### WHAT YOU WILL DO
Extract every line in the rows below that contains the string "kern". Case counts, so match uppercase and lowercase letters exactly.

────

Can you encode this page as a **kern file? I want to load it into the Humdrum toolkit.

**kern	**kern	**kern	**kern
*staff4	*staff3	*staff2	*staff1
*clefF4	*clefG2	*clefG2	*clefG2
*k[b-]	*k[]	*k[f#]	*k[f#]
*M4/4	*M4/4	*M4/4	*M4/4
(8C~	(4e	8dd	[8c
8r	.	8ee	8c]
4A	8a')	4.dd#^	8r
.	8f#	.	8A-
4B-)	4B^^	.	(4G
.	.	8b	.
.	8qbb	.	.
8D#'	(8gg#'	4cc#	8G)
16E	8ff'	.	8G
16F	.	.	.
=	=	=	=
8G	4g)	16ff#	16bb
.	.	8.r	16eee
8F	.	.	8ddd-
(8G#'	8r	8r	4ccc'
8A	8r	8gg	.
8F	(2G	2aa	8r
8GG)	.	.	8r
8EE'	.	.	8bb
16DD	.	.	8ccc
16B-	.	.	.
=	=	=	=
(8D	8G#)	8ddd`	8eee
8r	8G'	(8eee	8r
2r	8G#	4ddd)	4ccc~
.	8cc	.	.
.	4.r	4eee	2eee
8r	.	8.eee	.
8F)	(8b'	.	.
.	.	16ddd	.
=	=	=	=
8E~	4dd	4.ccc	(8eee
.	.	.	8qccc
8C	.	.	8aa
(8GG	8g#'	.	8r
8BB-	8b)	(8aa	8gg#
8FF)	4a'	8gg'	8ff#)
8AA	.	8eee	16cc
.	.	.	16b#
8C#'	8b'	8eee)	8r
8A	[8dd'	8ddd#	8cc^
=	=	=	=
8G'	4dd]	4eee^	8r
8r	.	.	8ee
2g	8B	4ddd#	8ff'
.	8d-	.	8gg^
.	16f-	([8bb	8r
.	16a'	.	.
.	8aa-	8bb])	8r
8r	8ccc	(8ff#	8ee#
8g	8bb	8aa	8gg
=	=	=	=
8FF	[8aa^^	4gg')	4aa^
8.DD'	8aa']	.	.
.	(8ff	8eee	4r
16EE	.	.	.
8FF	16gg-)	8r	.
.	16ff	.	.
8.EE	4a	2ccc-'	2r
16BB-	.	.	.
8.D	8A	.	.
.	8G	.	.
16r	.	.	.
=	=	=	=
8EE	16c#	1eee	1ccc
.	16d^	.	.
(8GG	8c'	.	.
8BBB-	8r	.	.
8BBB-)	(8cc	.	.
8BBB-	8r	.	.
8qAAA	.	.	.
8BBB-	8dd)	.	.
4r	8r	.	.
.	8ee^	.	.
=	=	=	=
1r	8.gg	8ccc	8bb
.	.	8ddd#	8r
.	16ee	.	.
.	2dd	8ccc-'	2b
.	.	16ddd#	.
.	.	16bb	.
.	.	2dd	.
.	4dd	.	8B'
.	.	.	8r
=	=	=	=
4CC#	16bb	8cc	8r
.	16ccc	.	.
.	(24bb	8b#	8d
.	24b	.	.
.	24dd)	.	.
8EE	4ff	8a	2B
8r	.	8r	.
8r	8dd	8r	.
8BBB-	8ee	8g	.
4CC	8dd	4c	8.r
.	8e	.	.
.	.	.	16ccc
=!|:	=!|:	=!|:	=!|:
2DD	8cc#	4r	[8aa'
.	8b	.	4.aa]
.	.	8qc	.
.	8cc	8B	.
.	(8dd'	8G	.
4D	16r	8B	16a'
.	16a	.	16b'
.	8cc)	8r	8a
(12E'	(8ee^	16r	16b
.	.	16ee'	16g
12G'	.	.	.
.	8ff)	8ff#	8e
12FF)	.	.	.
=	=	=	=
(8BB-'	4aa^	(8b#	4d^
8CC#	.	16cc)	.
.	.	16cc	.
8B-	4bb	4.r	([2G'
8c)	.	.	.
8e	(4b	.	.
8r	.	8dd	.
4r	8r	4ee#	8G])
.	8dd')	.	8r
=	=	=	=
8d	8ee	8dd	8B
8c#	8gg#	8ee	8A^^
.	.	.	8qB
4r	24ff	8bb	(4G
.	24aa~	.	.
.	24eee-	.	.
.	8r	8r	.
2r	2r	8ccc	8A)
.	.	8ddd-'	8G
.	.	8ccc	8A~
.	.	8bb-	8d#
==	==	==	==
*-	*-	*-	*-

────

### EXERCISE ANSWER
Can you encode this page as a **kern file? I want to load it into the Humdrum toolkit.
**kern	**kern	**kern	**kern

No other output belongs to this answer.